#### [Records for the task]
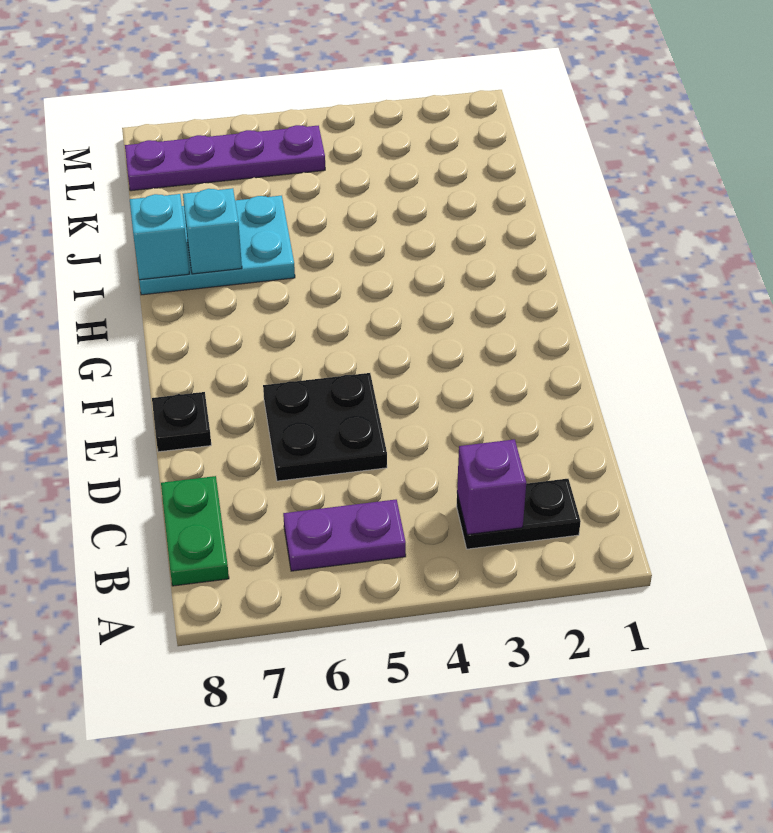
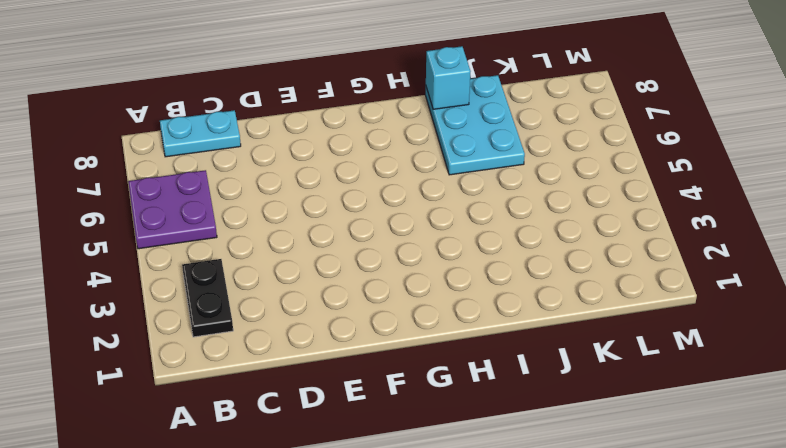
purple plate A5:B6 level 1 -> purple plate B5:B6 level 1
cyan plate B8:C8 level 1 -> green plate B8:C8 level 1
none -> black plate D5:E6 level 1
none -> black plate E8 level 1

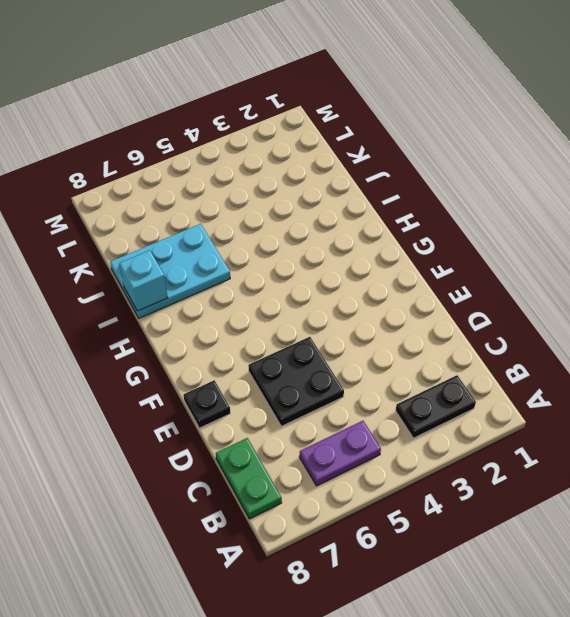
none -> purple plate L5:L8 level 1
none -> purple brick B3 level 2

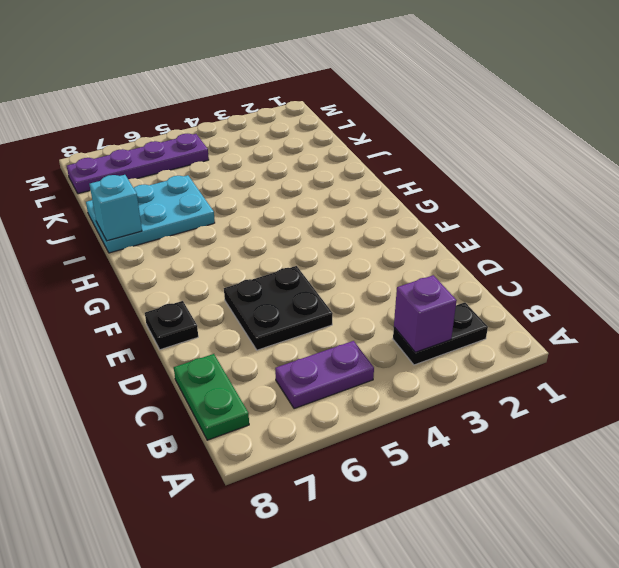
none -> cyan brick I7 level 2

#### [Assignment]
Search the listing above for lines containing "brick", and copy them.

#### [Solution]
none -> purple brick B3 level 2
none -> cyan brick I7 level 2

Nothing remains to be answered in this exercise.